Data extracted from a collection
================================
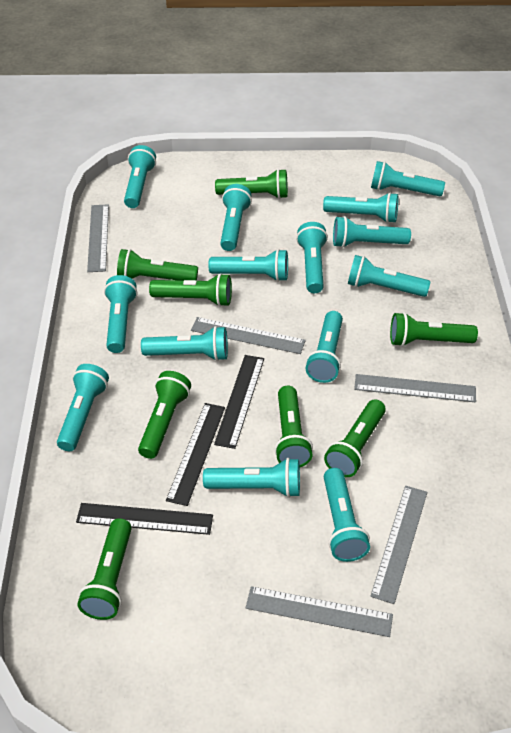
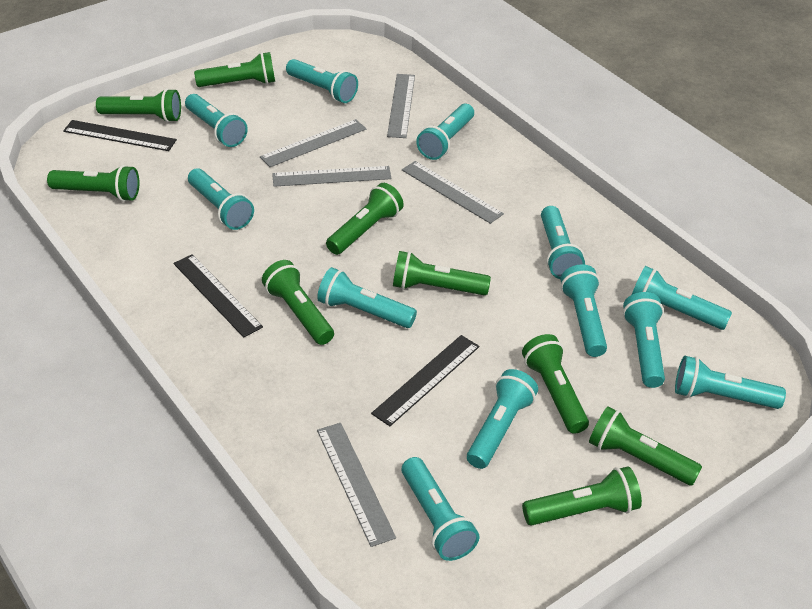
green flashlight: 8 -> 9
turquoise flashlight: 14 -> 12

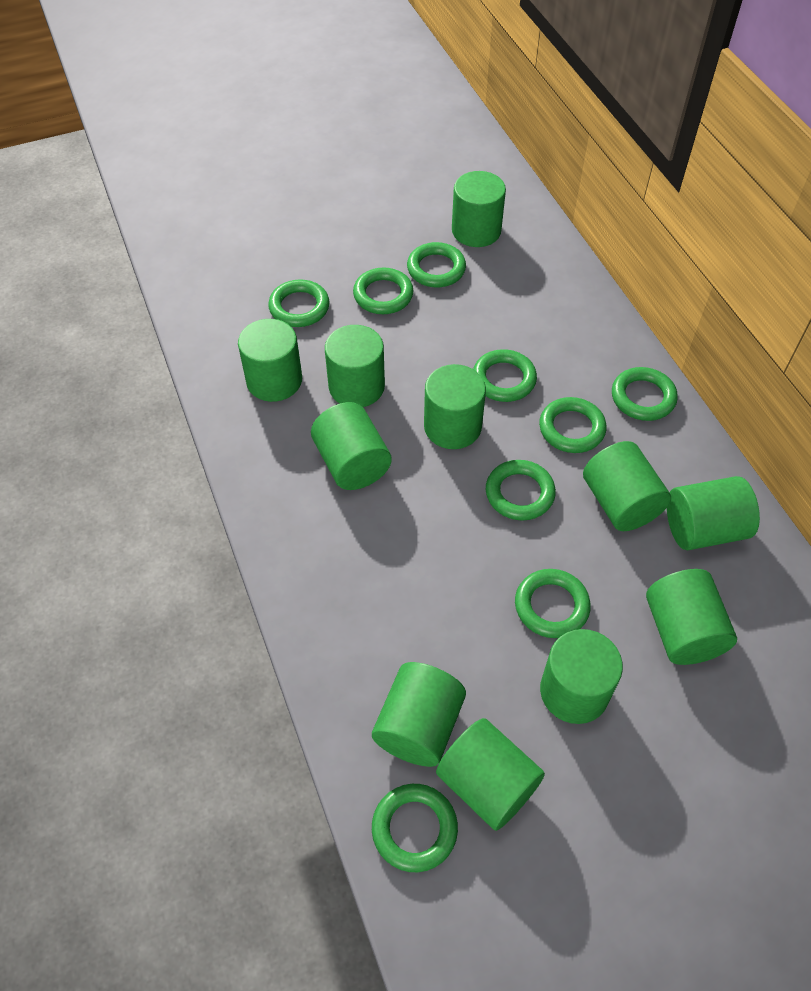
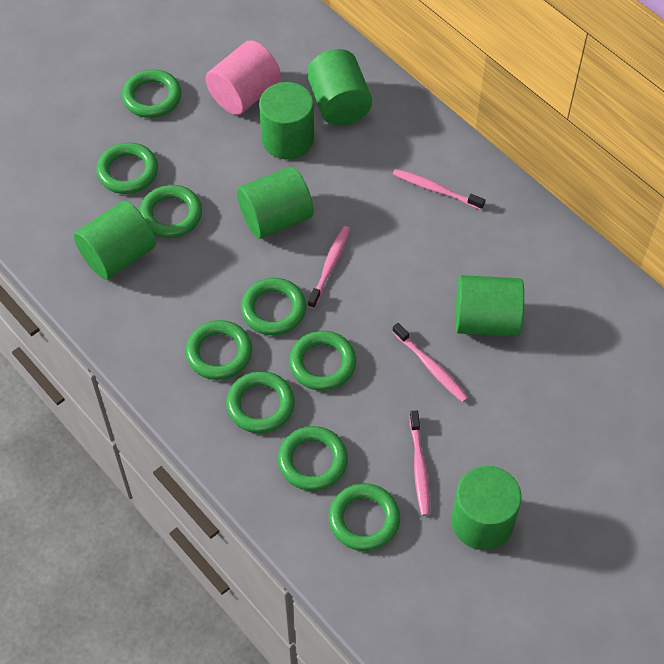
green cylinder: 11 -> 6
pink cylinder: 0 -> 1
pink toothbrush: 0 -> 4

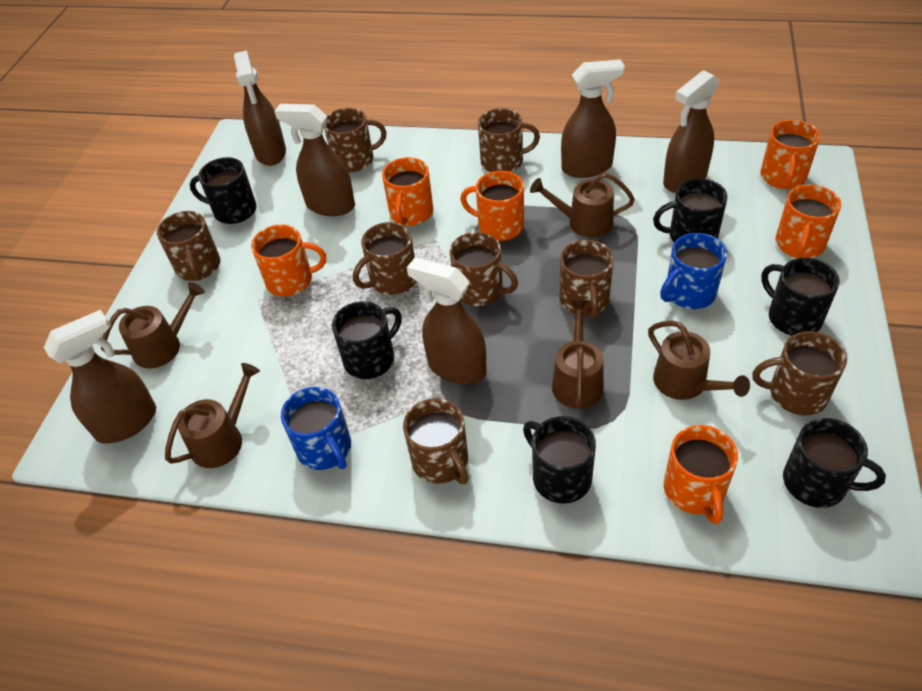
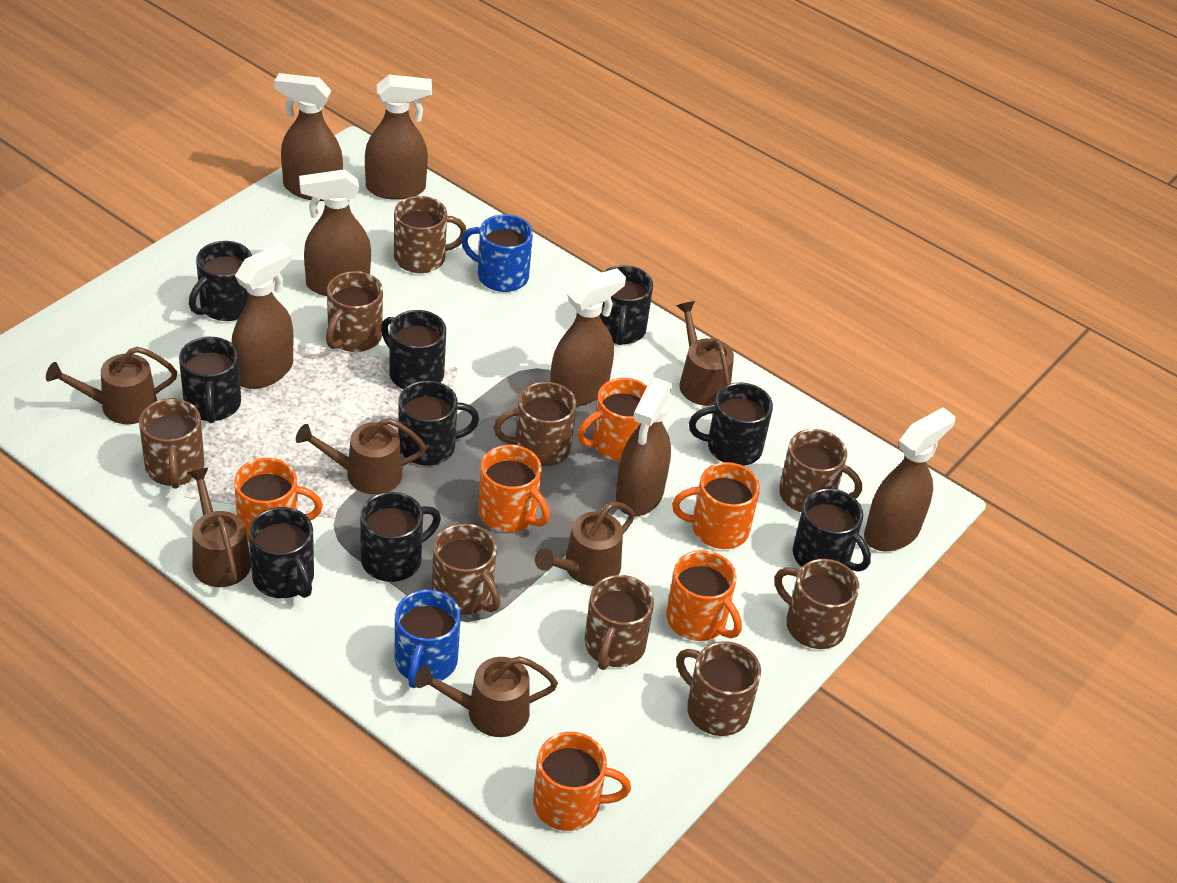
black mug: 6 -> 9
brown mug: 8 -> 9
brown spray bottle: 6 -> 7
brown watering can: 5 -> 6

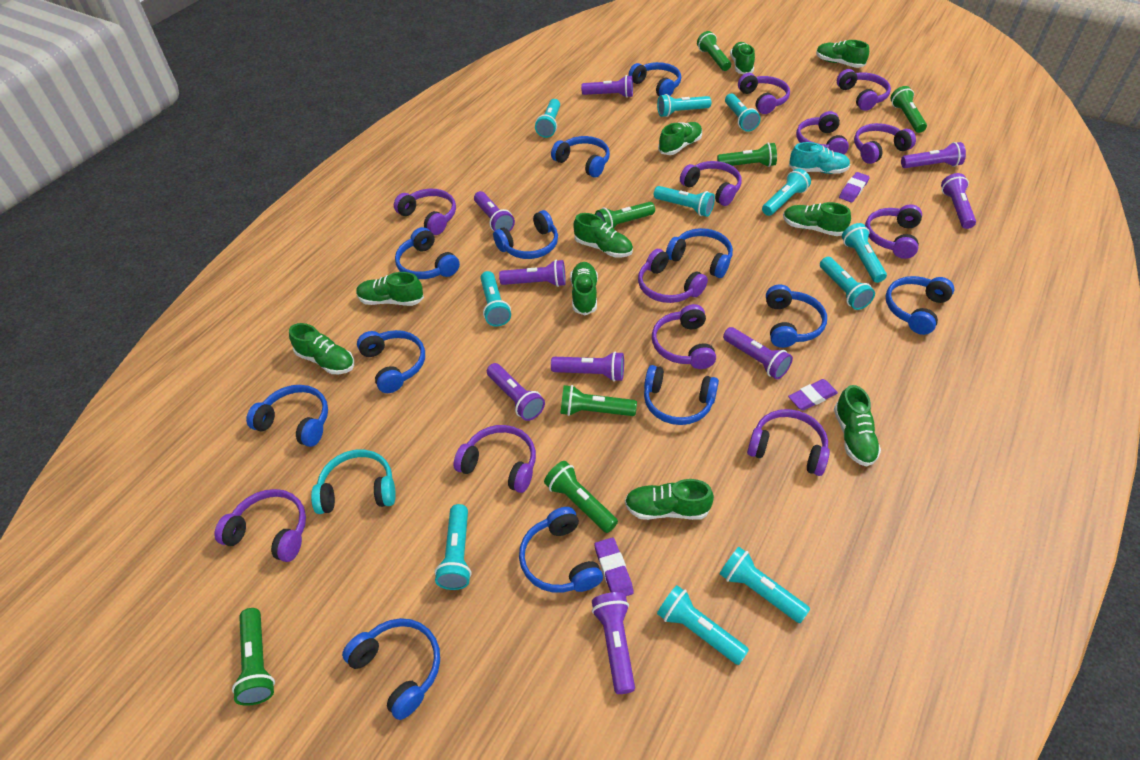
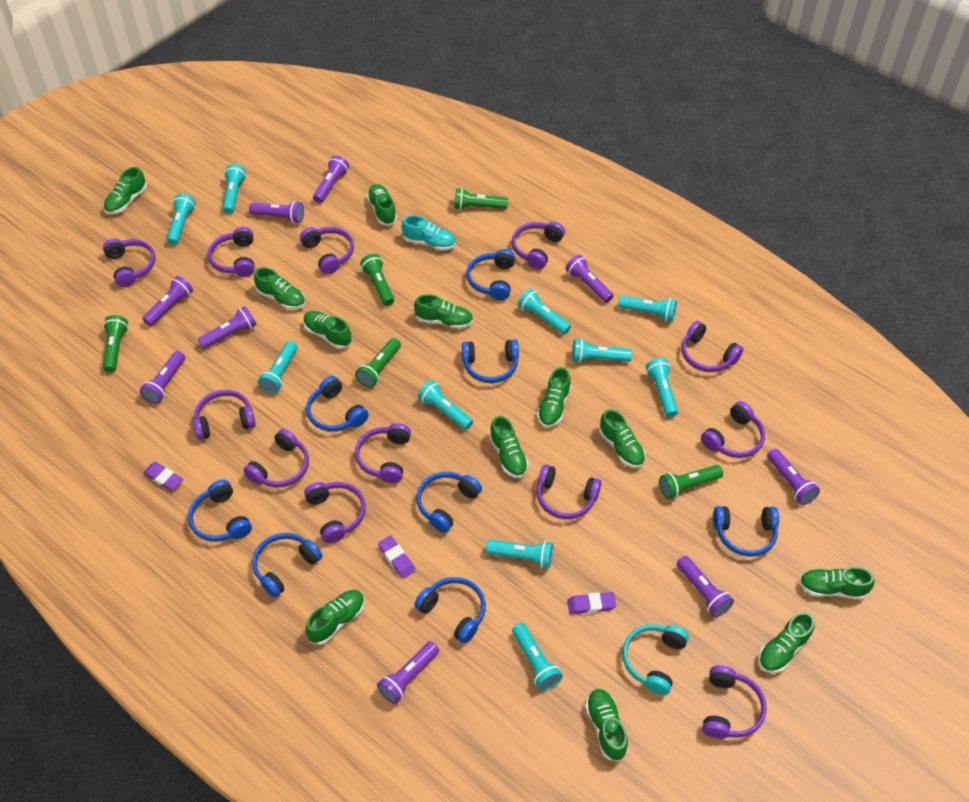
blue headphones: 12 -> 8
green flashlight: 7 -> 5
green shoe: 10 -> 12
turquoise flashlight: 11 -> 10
================================
◆ **EXERCISE PROMPT**
Leave the pictures out and output all of the data verbatim.

◆ **FINAL ANSWER**
green flashlight: 8 -> 9
turquoise flashlight: 14 -> 12

green cylinder: 11 -> 6
pink cylinder: 0 -> 1
pink toothbrush: 0 -> 4

black mug: 6 -> 9
brown mug: 8 -> 9
brown spray bottle: 6 -> 7
brown watering can: 5 -> 6

blue headphones: 12 -> 8
green flashlight: 7 -> 5
green shoe: 10 -> 12
turquoise flashlight: 11 -> 10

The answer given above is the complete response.